--- Begin ---
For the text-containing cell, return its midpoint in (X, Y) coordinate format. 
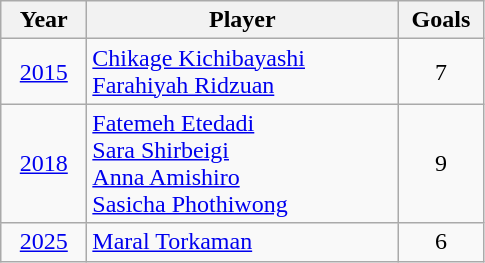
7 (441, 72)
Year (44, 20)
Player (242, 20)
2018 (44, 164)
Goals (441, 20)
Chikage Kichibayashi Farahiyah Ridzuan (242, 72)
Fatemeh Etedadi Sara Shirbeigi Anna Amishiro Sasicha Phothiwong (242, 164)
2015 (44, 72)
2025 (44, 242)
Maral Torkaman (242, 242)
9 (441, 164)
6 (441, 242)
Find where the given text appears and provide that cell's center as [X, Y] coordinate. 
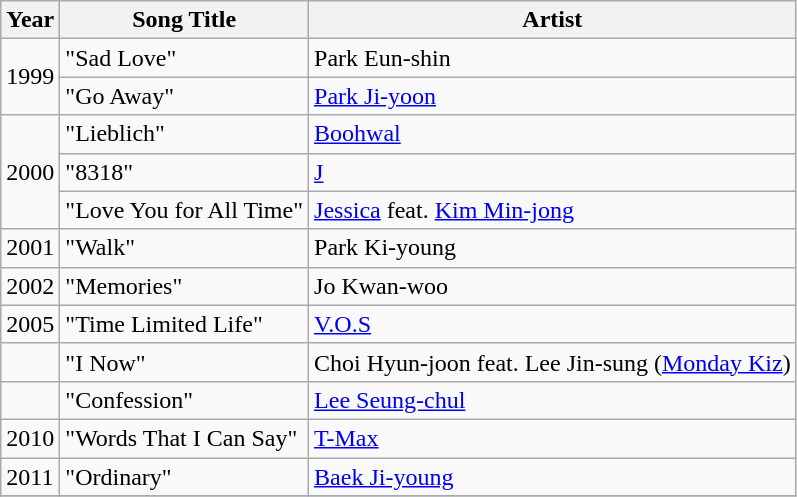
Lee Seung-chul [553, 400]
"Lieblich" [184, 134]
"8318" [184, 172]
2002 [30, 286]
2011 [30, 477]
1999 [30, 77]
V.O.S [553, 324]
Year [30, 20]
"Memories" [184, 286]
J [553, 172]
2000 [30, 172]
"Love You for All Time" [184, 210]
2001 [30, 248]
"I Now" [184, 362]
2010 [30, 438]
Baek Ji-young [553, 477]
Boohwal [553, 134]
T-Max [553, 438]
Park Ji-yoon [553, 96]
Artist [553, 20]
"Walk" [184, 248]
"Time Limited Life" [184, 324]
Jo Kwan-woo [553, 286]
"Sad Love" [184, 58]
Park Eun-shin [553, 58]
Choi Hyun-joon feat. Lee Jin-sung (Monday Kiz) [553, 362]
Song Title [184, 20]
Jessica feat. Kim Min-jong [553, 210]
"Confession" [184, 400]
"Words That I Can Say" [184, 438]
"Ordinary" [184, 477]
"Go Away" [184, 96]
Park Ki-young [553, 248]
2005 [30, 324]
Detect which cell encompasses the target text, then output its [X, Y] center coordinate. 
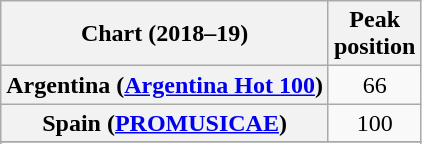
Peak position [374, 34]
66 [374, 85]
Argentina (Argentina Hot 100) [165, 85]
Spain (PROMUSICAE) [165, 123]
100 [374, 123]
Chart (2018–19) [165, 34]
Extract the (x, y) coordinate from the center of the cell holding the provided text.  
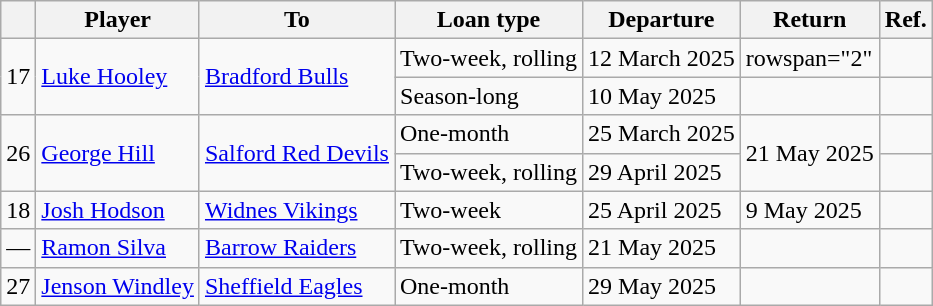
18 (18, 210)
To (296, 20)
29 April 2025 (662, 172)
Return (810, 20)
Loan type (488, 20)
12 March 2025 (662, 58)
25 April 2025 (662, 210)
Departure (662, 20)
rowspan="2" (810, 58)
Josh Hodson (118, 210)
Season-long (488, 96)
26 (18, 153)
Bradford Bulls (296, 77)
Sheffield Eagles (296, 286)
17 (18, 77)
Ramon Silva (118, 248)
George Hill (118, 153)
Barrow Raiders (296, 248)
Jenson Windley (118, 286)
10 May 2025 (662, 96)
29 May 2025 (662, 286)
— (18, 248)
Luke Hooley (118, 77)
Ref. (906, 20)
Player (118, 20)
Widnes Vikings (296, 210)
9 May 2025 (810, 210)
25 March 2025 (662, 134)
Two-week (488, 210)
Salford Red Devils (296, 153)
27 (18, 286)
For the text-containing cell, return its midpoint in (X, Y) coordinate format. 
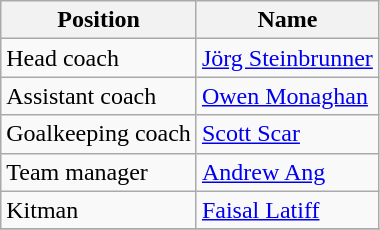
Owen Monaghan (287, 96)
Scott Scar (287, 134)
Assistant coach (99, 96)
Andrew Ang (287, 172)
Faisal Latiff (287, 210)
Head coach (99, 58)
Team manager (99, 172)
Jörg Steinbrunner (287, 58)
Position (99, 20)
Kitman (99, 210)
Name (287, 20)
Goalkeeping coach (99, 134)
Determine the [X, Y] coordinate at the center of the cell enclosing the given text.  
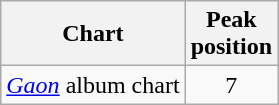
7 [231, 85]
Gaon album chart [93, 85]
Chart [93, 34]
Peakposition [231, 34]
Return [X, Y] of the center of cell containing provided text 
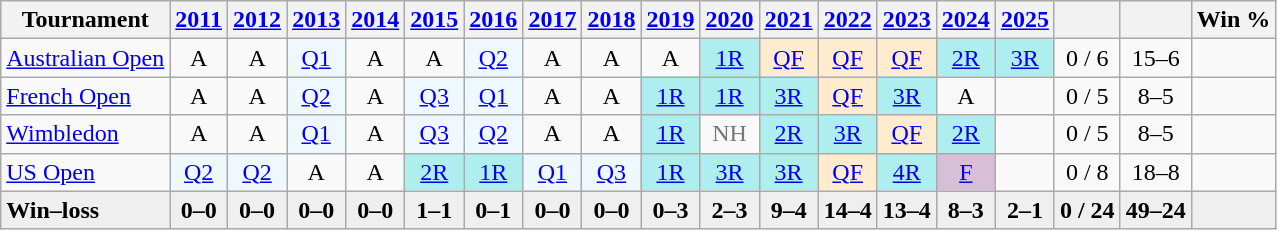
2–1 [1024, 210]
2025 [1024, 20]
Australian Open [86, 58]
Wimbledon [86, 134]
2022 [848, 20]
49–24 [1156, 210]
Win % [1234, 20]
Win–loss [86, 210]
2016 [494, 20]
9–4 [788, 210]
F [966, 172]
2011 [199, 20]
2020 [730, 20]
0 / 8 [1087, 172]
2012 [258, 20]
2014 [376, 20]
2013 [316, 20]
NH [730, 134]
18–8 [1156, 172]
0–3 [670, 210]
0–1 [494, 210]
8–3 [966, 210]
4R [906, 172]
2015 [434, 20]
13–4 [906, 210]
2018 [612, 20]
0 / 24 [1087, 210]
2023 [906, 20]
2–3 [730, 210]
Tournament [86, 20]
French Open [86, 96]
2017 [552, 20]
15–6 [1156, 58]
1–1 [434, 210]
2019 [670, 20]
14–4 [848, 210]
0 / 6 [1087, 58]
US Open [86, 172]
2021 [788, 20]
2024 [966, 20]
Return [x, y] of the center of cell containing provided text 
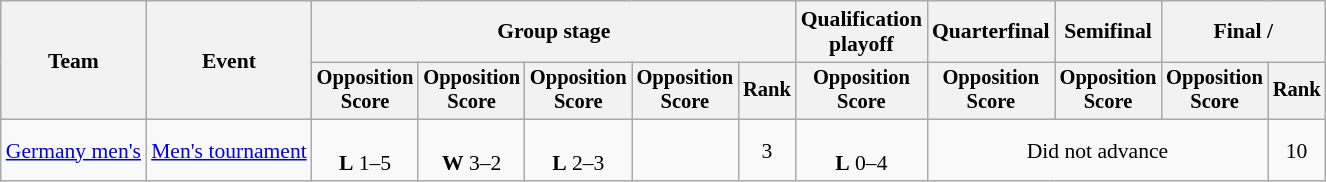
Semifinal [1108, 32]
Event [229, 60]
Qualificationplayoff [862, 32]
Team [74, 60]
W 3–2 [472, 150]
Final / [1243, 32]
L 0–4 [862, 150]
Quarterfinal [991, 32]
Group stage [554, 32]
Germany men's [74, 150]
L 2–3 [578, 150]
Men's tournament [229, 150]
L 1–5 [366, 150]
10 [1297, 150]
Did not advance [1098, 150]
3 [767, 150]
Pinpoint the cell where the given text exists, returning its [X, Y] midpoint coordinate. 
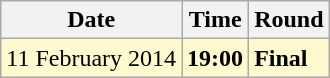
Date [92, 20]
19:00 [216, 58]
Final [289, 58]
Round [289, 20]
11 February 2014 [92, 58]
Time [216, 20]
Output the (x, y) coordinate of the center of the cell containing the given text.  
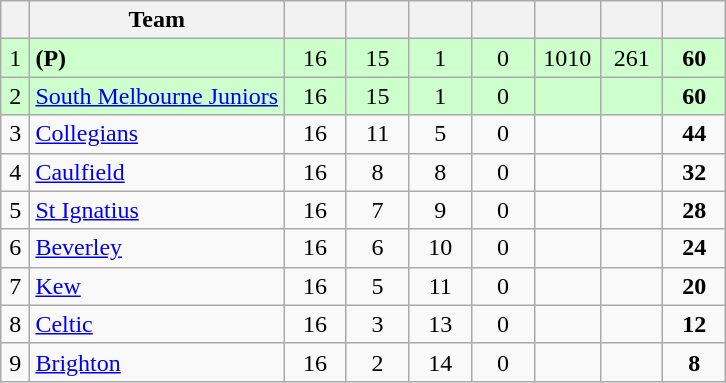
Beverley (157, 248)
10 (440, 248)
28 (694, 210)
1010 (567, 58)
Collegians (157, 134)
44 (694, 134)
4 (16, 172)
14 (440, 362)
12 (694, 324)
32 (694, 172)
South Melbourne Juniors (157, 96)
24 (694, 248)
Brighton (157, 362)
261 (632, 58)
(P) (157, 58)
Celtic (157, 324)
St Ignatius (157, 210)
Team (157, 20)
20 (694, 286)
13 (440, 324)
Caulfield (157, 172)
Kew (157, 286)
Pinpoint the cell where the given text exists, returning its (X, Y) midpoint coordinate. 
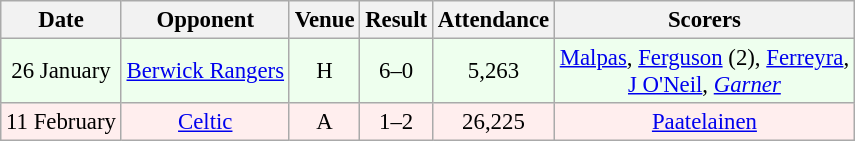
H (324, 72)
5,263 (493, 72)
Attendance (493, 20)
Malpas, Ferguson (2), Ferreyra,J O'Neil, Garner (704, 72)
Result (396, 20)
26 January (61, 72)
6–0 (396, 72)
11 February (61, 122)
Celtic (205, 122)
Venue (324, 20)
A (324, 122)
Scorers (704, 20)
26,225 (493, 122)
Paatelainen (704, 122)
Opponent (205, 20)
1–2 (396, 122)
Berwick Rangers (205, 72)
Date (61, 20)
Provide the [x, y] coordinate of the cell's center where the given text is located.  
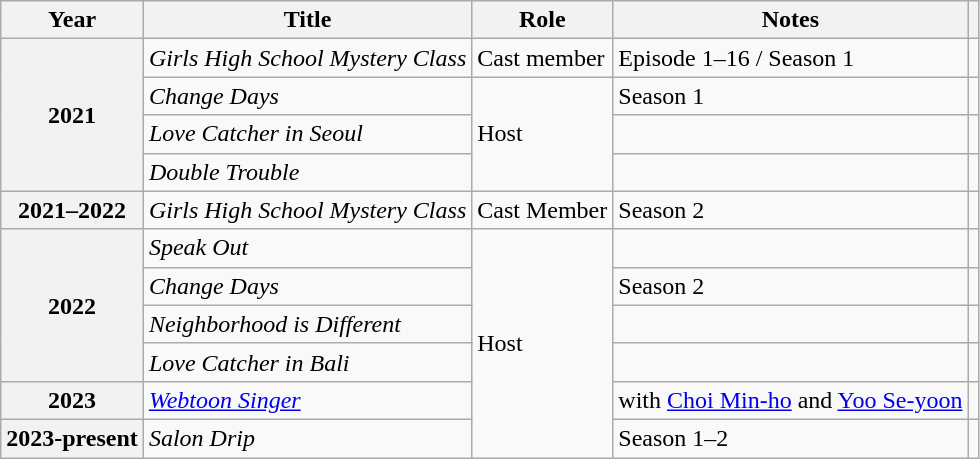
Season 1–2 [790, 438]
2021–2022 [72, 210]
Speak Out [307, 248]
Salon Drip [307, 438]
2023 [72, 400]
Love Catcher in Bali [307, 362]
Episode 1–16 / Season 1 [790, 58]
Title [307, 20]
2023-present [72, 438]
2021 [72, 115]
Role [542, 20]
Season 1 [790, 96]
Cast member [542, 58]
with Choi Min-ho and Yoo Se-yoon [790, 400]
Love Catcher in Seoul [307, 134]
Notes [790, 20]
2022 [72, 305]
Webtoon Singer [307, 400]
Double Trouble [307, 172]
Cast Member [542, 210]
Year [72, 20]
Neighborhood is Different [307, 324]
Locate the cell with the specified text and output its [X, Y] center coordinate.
--- End ---
Pick out every row above that contains the word "where" and copy each such row in full. Case counts, so a row matches only if the word appears with the same capitalization.

Find where the given text appears and provide that cell's center as [X, Y] coordinate. 
Pinpoint the cell where the given text exists, returning its [X, Y] midpoint coordinate. 
Pinpoint the cell where the given text exists, returning its (X, Y) midpoint coordinate. 
Provide the [x, y] coordinate of the cell's center where the given text is located.  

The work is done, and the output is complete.